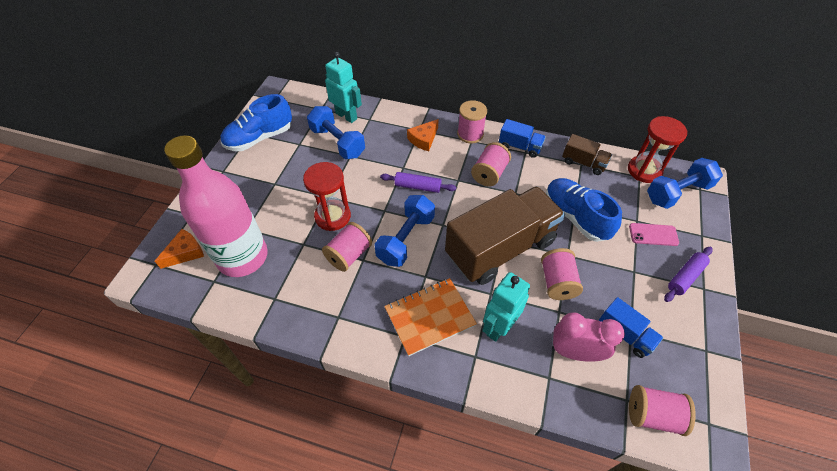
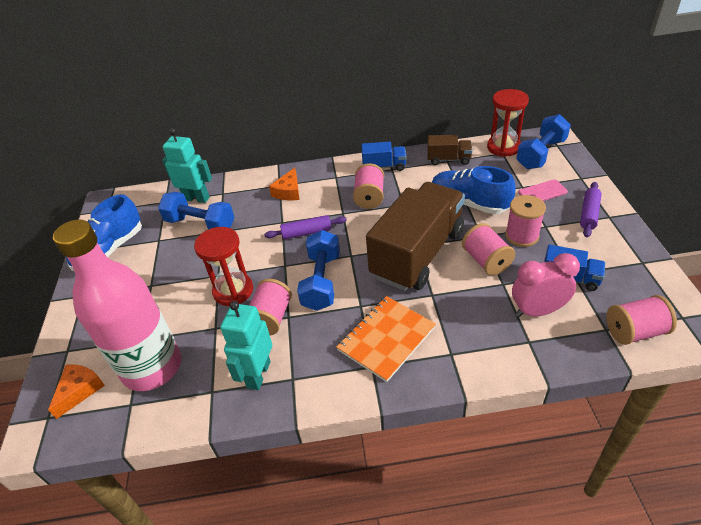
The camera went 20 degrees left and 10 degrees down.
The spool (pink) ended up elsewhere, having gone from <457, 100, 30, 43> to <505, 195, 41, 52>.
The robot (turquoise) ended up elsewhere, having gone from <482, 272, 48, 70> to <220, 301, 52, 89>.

Task to carry out
Line by line, give the material above again exactly, but without any pictures.

Reply
The camera went 20 degrees left and 10 degrees down.
The spool (pink) ended up elsewhere, having gone from <457, 100, 30, 43> to <505, 195, 41, 52>.
The robot (turquoise) ended up elsewhere, having gone from <482, 272, 48, 70> to <220, 301, 52, 89>.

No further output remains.